**PROMPT**
List every line of the listing below that contains the word "pink", reproducing each line in full.

**DATASET ROWS**

-- -- --

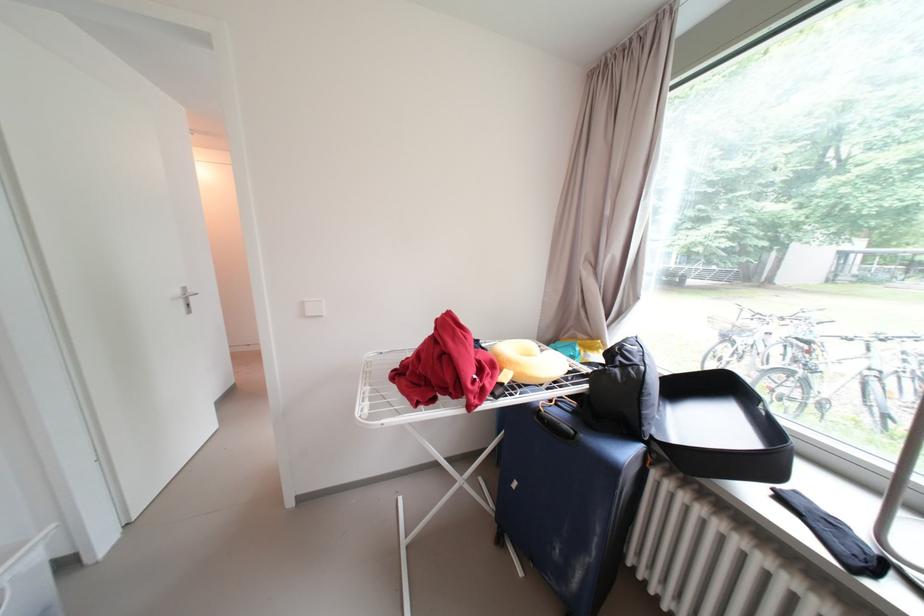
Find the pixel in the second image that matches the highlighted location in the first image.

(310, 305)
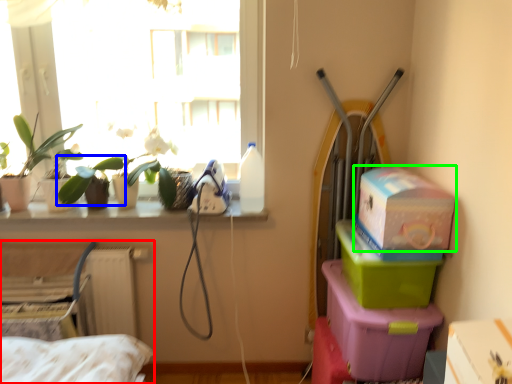
Question: Estimate the real-world distances between objects in this image. Which object is closer to bed (highlighted by a red box), plant (highlighted by a blue box) or box (highlighted by a green box)?

Choices:
 (A) plant
 (B) box

Answer: (A)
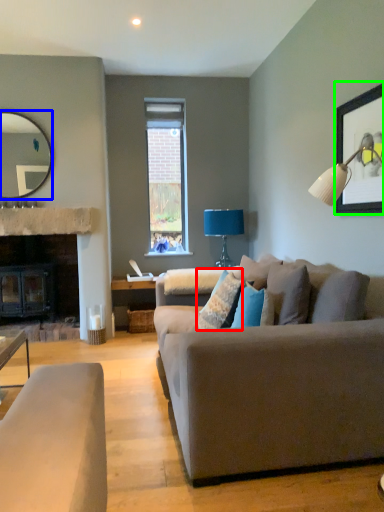
Question: Which object is positioned farthest from pillow (highlighted by a red box)? Select from mirror (highlighted by a blue box) and picture frame (highlighted by a green box).

Choices:
 (A) mirror
 (B) picture frame

Answer: (A)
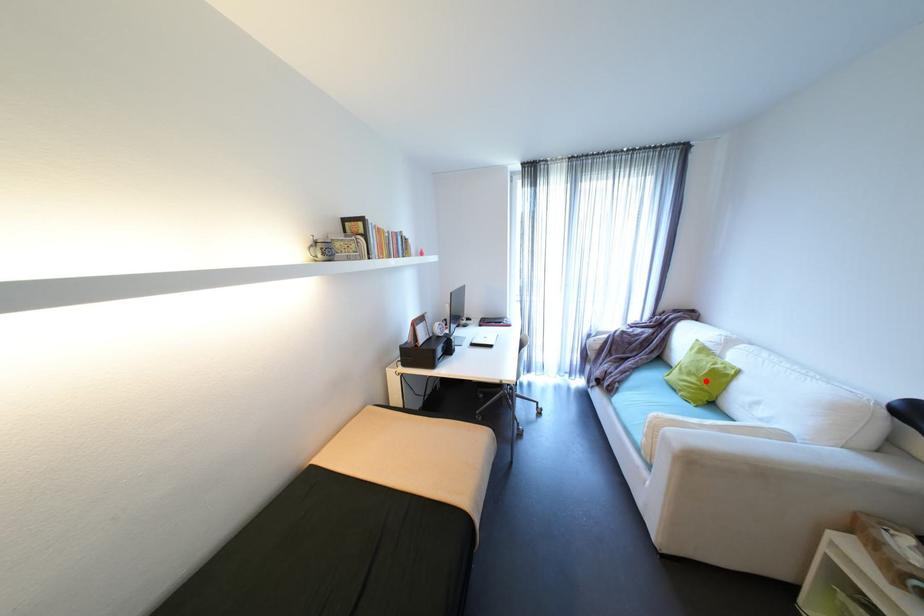
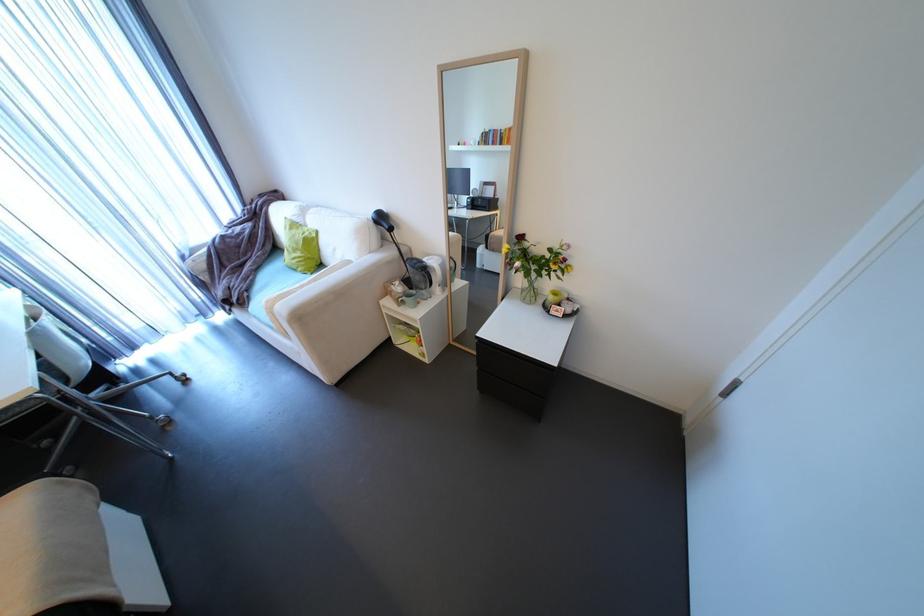
In the second image, find the point that corresponds to the highlighted location in the first image.

(310, 253)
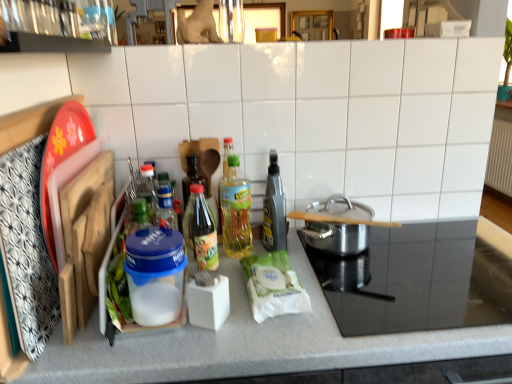
The height and width of the screenshot is (384, 512). I want to click on free space in front of white matte paper towel at center, so click(x=272, y=340).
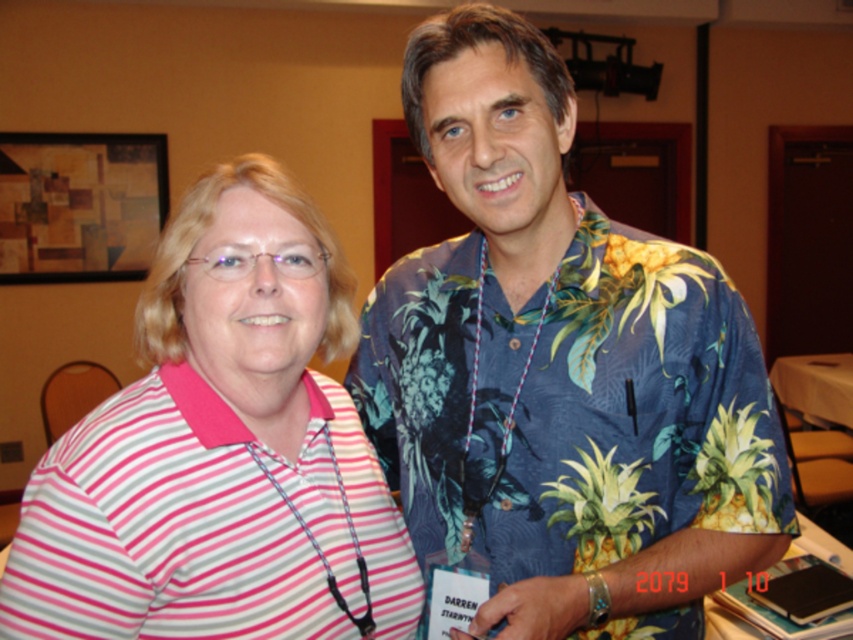
Question: Does blue floral shirt at center appear on the left side of pink striped shirt at left?

Choices:
 (A) no
 (B) yes

Answer: (A)

Question: Does blue floral shirt at center come behind pink striped shirt at left?

Choices:
 (A) yes
 (B) no

Answer: (A)

Question: Does blue floral shirt at center have a greater width compared to pink striped shirt at left?

Choices:
 (A) no
 (B) yes

Answer: (B)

-- -- --

**CORRECT RESULT**
Question: Does blue floral shirt at center appear on the left side of pink striped shirt at left?
Question: Does blue floral shirt at center come behind pink striped shirt at left?
Question: Does blue floral shirt at center have a greater width compared to pink striped shirt at left?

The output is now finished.